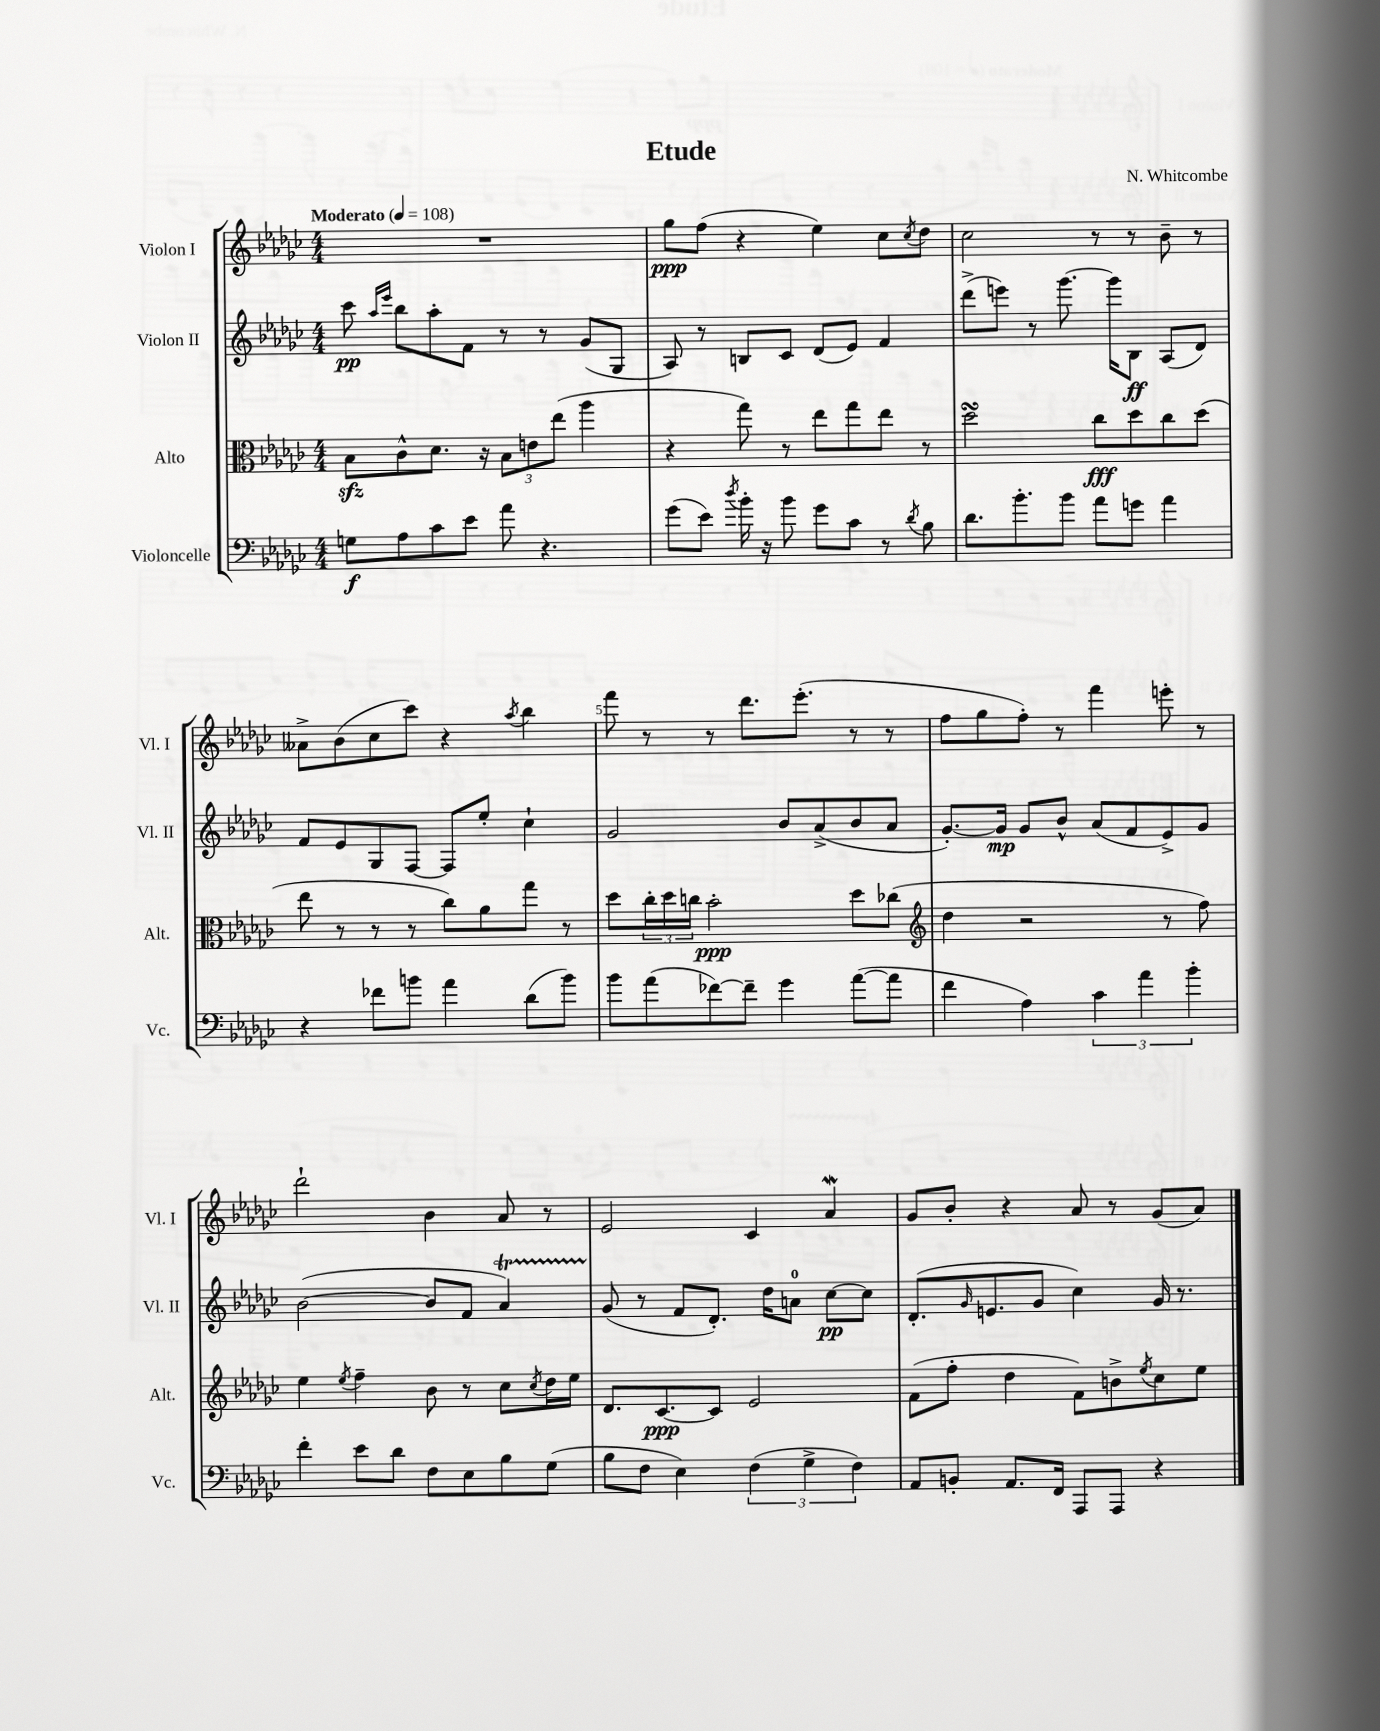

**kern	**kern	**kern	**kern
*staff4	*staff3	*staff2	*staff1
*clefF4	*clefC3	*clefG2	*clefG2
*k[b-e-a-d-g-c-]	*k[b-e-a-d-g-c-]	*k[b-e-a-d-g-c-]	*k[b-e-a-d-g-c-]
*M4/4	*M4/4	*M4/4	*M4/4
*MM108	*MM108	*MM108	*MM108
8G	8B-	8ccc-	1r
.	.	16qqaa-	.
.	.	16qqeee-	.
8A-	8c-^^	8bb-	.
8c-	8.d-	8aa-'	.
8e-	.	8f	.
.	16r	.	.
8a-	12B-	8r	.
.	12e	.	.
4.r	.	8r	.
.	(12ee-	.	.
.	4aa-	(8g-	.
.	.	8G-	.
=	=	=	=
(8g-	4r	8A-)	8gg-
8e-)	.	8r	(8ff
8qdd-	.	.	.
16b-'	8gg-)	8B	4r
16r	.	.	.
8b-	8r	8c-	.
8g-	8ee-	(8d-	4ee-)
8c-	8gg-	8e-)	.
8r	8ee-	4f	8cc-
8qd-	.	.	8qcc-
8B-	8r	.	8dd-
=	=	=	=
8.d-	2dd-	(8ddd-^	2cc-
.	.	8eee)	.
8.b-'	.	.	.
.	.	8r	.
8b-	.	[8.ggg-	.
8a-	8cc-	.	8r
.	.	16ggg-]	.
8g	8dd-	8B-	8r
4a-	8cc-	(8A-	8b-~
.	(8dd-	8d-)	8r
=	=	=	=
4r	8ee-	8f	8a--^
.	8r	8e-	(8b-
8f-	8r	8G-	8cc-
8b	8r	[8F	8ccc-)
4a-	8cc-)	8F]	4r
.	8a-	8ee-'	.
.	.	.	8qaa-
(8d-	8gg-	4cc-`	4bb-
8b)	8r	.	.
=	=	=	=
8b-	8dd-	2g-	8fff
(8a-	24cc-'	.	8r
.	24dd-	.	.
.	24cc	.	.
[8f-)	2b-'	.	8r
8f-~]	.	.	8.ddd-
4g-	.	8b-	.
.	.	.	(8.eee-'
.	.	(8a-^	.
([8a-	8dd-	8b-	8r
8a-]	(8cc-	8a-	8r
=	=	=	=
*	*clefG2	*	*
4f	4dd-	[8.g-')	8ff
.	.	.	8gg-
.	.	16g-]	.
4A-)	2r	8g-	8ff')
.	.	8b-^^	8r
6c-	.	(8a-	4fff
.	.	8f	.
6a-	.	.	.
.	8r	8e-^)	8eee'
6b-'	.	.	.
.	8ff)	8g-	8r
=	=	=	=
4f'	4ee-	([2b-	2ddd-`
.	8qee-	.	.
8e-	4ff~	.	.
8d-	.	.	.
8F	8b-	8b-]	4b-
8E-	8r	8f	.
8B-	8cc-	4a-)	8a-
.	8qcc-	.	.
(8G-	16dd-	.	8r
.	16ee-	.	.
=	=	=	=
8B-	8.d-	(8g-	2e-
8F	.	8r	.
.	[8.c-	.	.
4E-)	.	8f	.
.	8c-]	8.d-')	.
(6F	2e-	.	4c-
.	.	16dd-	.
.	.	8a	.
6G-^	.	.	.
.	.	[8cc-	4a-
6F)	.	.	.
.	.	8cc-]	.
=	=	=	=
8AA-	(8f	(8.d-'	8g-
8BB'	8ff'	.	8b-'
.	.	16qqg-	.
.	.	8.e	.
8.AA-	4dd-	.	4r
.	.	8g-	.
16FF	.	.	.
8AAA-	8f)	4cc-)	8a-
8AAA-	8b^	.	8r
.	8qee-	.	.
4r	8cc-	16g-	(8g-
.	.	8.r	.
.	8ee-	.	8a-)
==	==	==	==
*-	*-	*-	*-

▶ _GOAL_
Reproduce every line of the records above without any change, omitting the pictures.

▶ _RESULT_
**kern	**kern	**kern	**kern
*staff4	*staff3	*staff2	*staff1
*clefF4	*clefC3	*clefG2	*clefG2
*k[b-e-a-d-g-c-]	*k[b-e-a-d-g-c-]	*k[b-e-a-d-g-c-]	*k[b-e-a-d-g-c-]
*M4/4	*M4/4	*M4/4	*M4/4
*MM108	*MM108	*MM108	*MM108
8G	8B-	8ccc-	1r
.	.	16qqaa-	.
.	.	16qqeee-	.
8A-	8c-^^	8bb-	.
8c-	8.d-	8aa-'	.
8e-	.	8f	.
.	16r	.	.
8a-	12B-	8r	.
.	12e	.	.
4.r	.	8r	.
.	(12ee-	.	.
.	4aa-	(8g-	.
.	.	8G-	.
=	=	=	=
(8g-	4r	8A-)	8gg-
8e-)	.	8r	(8ff
8qdd-	.	.	.
16b-'	8gg-)	8B	4r
16r	.	.	.
8b-	8r	8c-	.
8g-	8ee-	(8d-	4ee-)
8c-	8gg-	8e-)	.
8r	8ee-	4f	8cc-
8qd-	.	.	8qcc-
8B-	8r	.	8dd-
=	=	=	=
8.d-	2dd-	(8ddd-^	2cc-
.	.	8eee)	.
8.b-'	.	.	.
.	.	8r	.
8b-	.	[8.ggg-	.
8a-	8cc-	.	8r
.	.	16ggg-]	.
8g	8dd-	8B-	8r
4a-	8cc-	(8A-	8b-~
.	(8dd-	8d-)	8r
=	=	=	=
4r	8ee-	8f	8a--^
.	8r	8e-	(8b-
8f-	8r	8G-	8cc-
8b	8r	[8F	8ccc-)
4a-	8cc-)	8F]	4r
.	8a-	8ee-'	.
.	.	.	8qaa-
(8d-	8gg-	4cc-`	4bb-
8b)	8r	.	.
=	=	=	=
8b-	8dd-	2g-	8fff
(8a-	24cc-'	.	8r
.	24dd-	.	.
.	24cc	.	.
[8f-)	2b-'	.	8r
8f-~]	.	.	8.ddd-
4g-	.	8b-	.
.	.	.	(8.eee-'
.	.	(8a-^	.
([8a-	8dd-	8b-	8r
8a-]	(8cc-	8a-	8r
=	=	=	=
*	*clefG2	*	*
4f	4dd-	[8.g-')	8ff
.	.	.	8gg-
.	.	16g-]	.
4A-)	2r	8g-	8ff')
.	.	8b-^^	8r
6c-	.	(8a-	4fff
.	.	8f	.
6a-	.	.	.
.	8r	8e-^)	8eee'
6b-'	.	.	.
.	8ff)	8g-	8r
=	=	=	=
4f'	4ee-	([2b-	2ddd-`
.	8qee-	.	.
8e-	4ff~	.	.
8d-	.	.	.
8F	8b-	8b-]	4b-
8E-	8r	8f	.
8B-	8cc-	4a-)	8a-
.	8qcc-	.	.
(8G-	16dd-	.	8r
.	16ee-	.	.
=	=	=	=
8B-	8.d-	(8g-	2e-
8F	.	8r	.
.	[8.c-	.	.
4E-)	.	8f	.
.	8c-]	8.d-')	.
(6F	2e-	.	4c-
.	.	16dd-	.
.	.	8a	.
6G-^	.	.	.
.	.	[8cc-	4a-
6F)	.	.	.
.	.	8cc-]	.
=	=	=	=
8AA-	(8f	(8.d-'	8g-
8BB'	8ff'	.	8b-'
.	.	16qqg-	.
.	.	8.e	.
8.AA-	4dd-	.	4r
.	.	8g-	.
16FF	.	.	.
8AAA-	8f)	4cc-)	8a-
8AAA-	8b^	.	8r
.	8qee-	.	.
4r	8cc-	16g-	(8g-
.	.	8.r	.
.	8ee-	.	8a-)
==	==	==	==
*-	*-	*-	*-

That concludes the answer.